**WHAT THE TASK ASKS:** Begin the copy at the line containing "TEMP pin OUT: A7 -> D11" in the data below and end it at the line containing "KEYS3: 4x1 -> TTP224", keeping each line exact and leaving out pictures.

(Change listing data)

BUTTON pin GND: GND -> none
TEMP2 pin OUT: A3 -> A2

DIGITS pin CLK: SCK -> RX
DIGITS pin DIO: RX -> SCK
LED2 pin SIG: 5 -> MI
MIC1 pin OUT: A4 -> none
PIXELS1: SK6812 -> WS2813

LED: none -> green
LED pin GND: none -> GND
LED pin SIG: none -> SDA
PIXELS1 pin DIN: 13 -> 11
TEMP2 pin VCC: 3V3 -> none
---
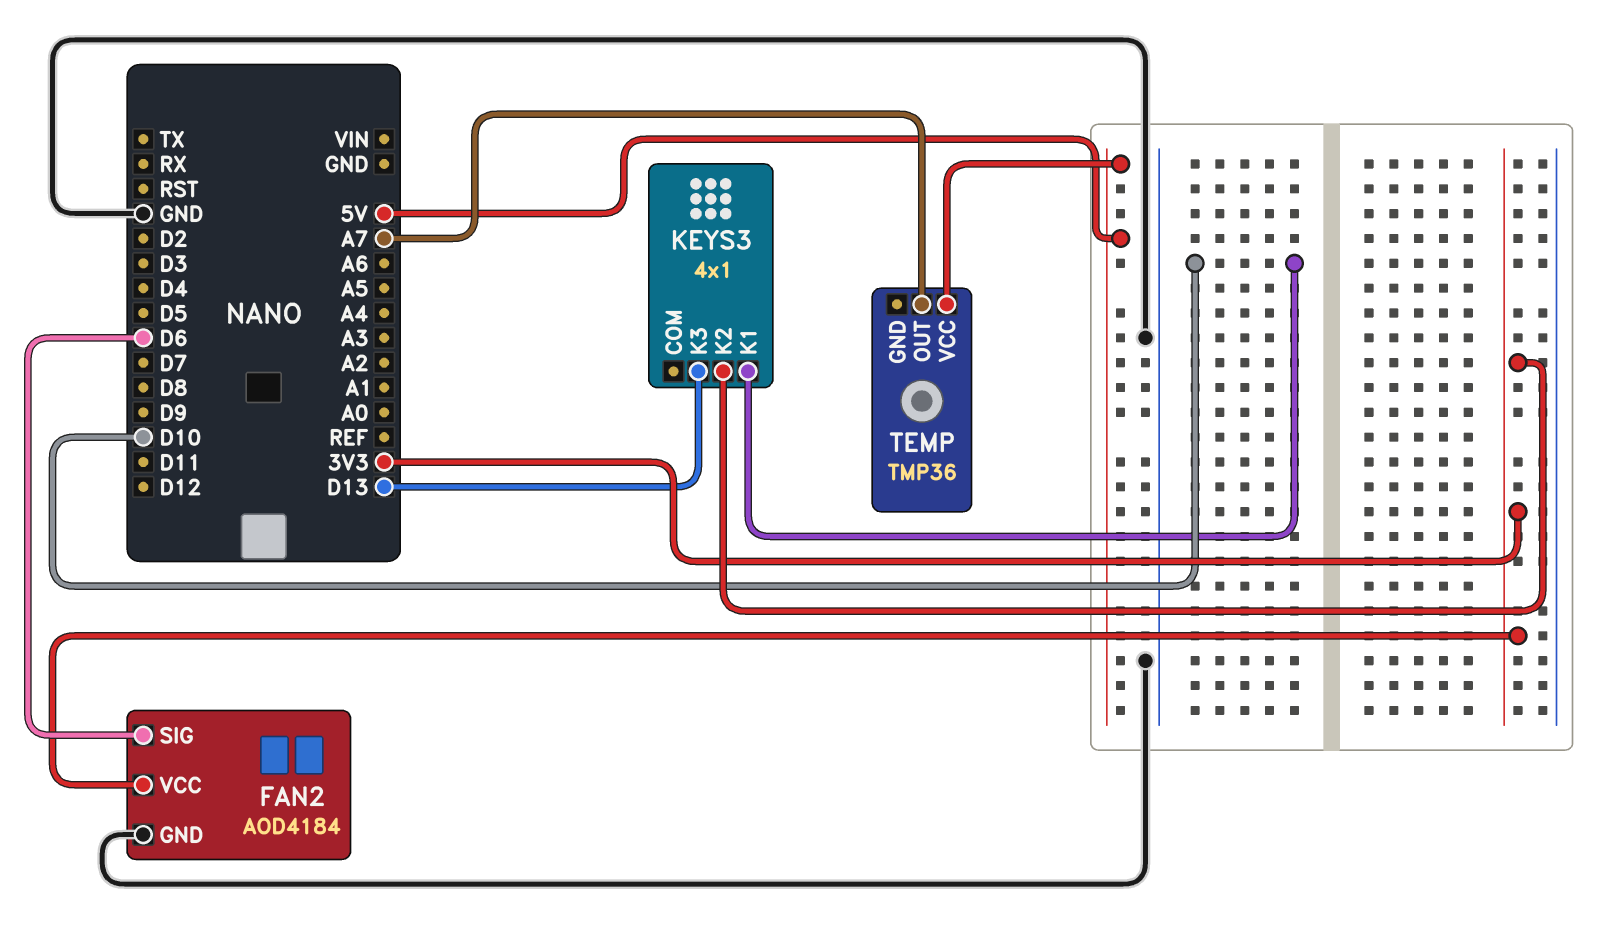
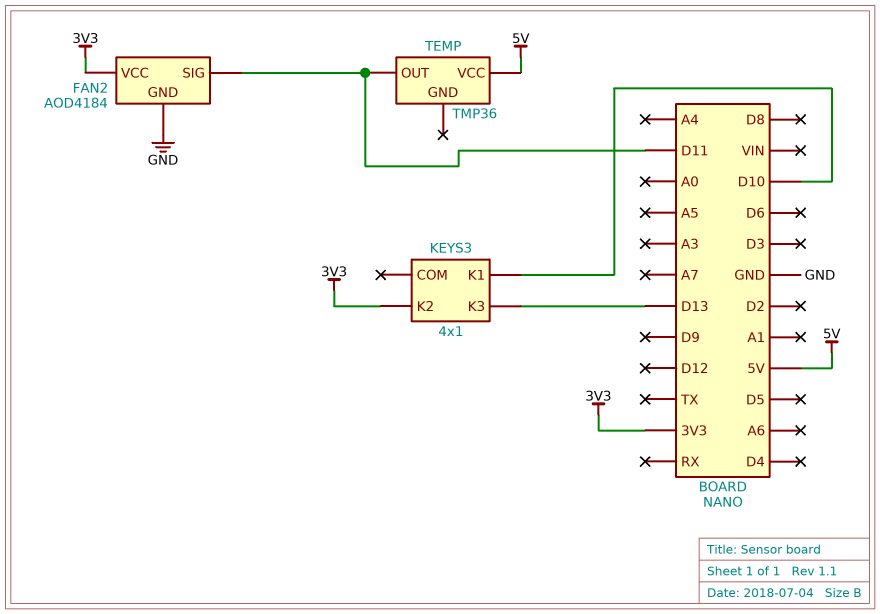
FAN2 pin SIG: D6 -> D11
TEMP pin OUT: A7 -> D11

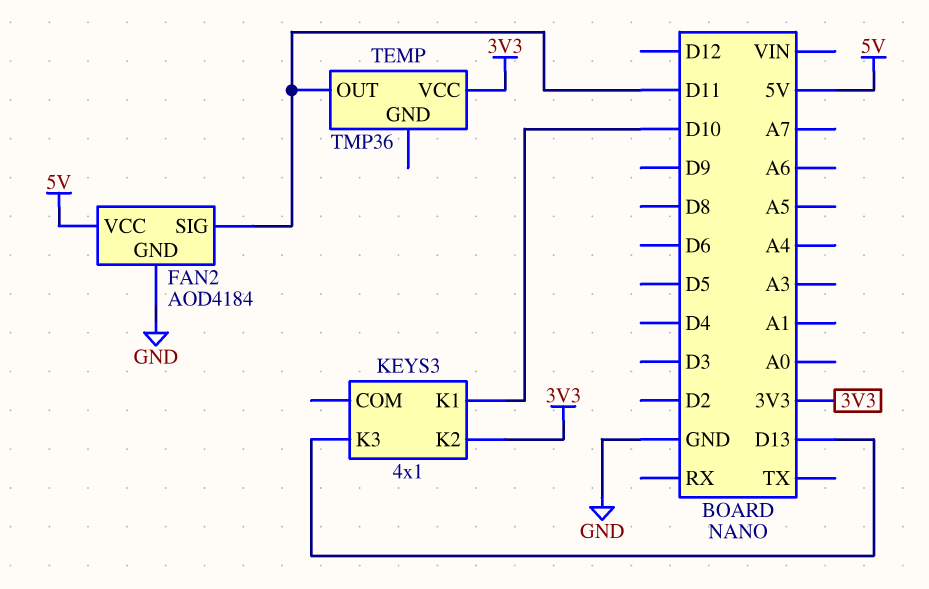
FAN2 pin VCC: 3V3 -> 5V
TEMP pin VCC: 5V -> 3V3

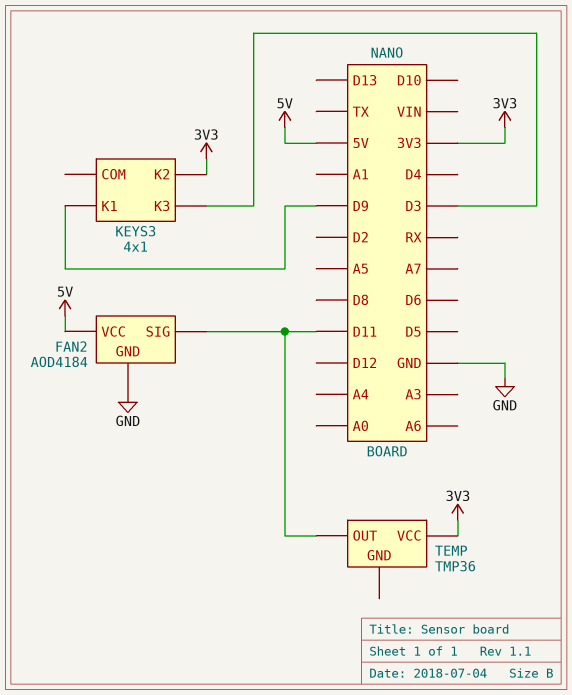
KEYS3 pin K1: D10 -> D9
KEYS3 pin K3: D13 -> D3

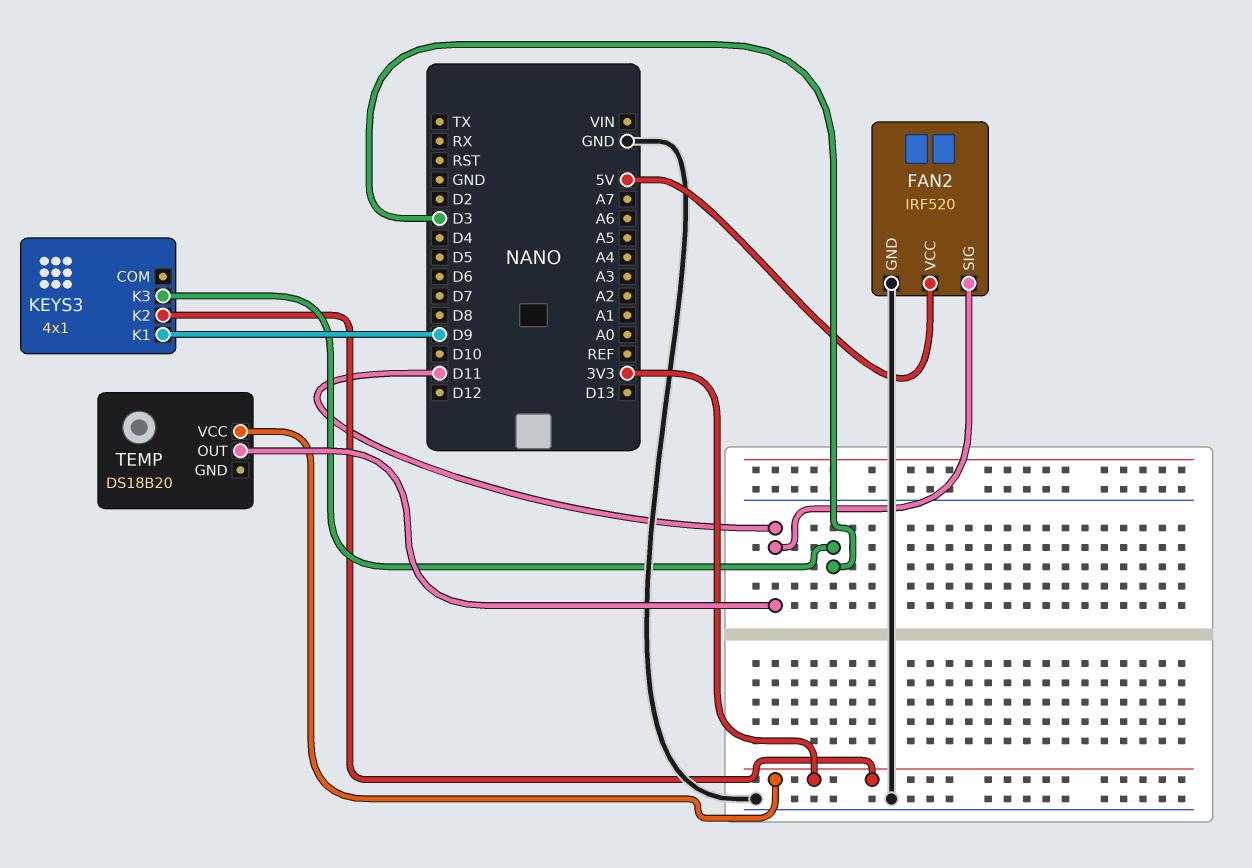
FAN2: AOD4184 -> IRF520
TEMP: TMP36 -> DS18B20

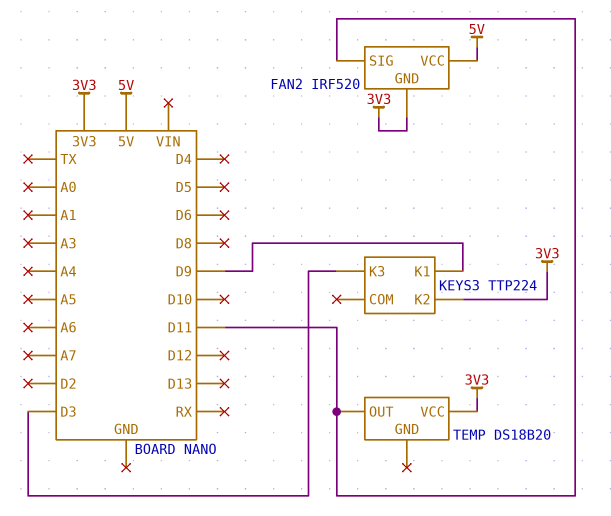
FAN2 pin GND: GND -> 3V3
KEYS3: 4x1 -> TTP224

**OUTPUT OF THE TASK:**
TEMP pin OUT: A7 -> D11

FAN2 pin VCC: 3V3 -> 5V
TEMP pin VCC: 5V -> 3V3

KEYS3 pin K1: D10 -> D9
KEYS3 pin K3: D13 -> D3

FAN2: AOD4184 -> IRF520
TEMP: TMP36 -> DS18B20

FAN2 pin GND: GND -> 3V3
KEYS3: 4x1 -> TTP224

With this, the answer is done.